_Data provided_.
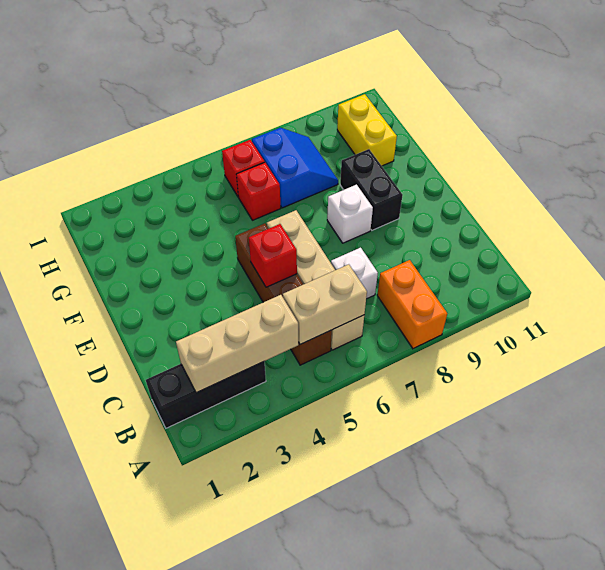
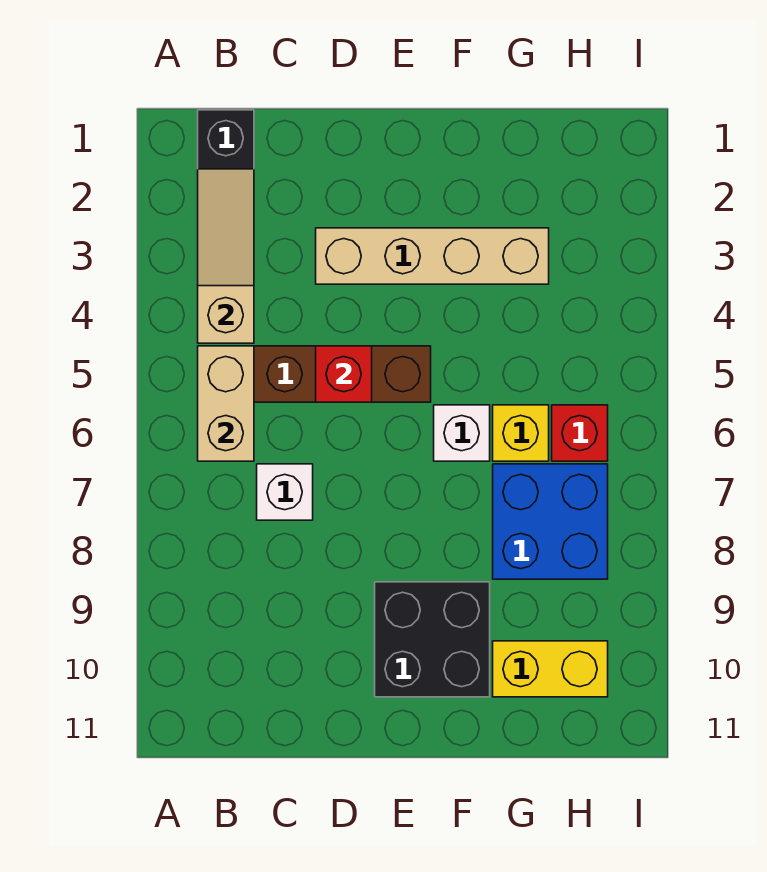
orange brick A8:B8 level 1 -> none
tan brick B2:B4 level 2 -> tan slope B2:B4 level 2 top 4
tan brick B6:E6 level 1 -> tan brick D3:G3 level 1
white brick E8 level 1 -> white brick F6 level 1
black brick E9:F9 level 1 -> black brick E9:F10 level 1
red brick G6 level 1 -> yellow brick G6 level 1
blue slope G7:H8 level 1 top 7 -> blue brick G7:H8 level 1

...

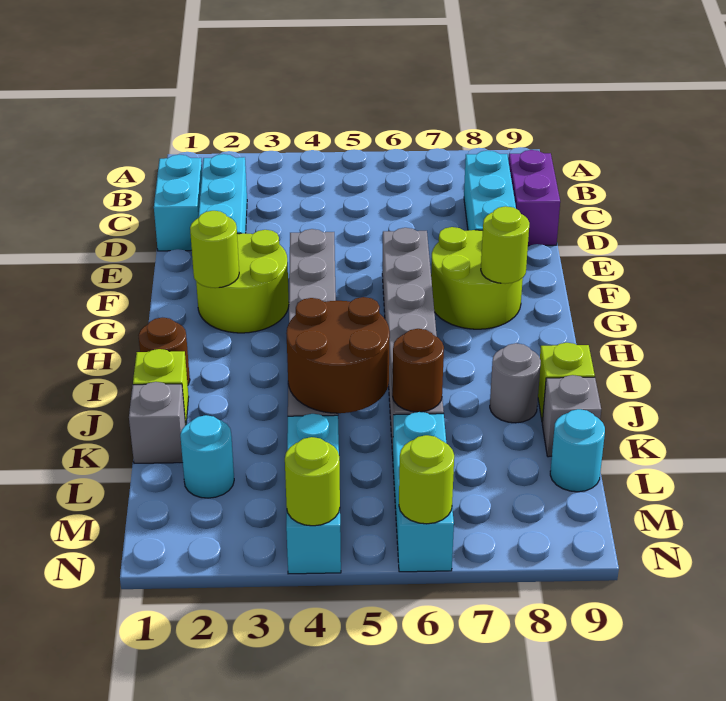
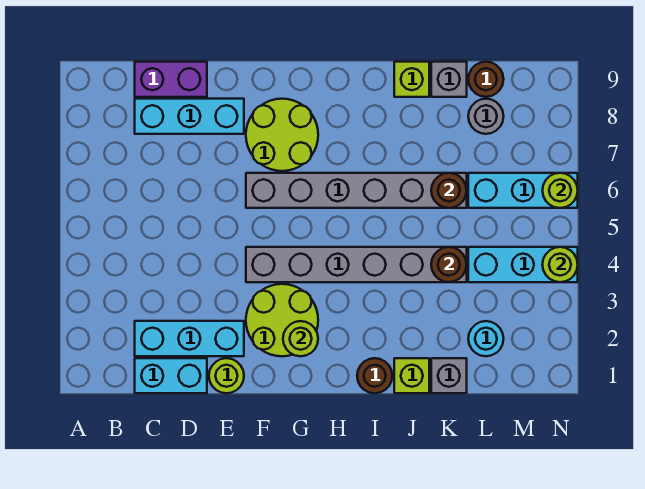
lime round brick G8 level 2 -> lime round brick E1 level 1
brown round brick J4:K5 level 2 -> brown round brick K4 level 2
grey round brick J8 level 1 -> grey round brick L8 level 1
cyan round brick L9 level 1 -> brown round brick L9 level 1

_Work request_. When a line in the data above contains the string "brown", copy that line.

_Task answer_.
brown round brick J4:K5 level 2 -> brown round brick K4 level 2
cyan round brick L9 level 1 -> brown round brick L9 level 1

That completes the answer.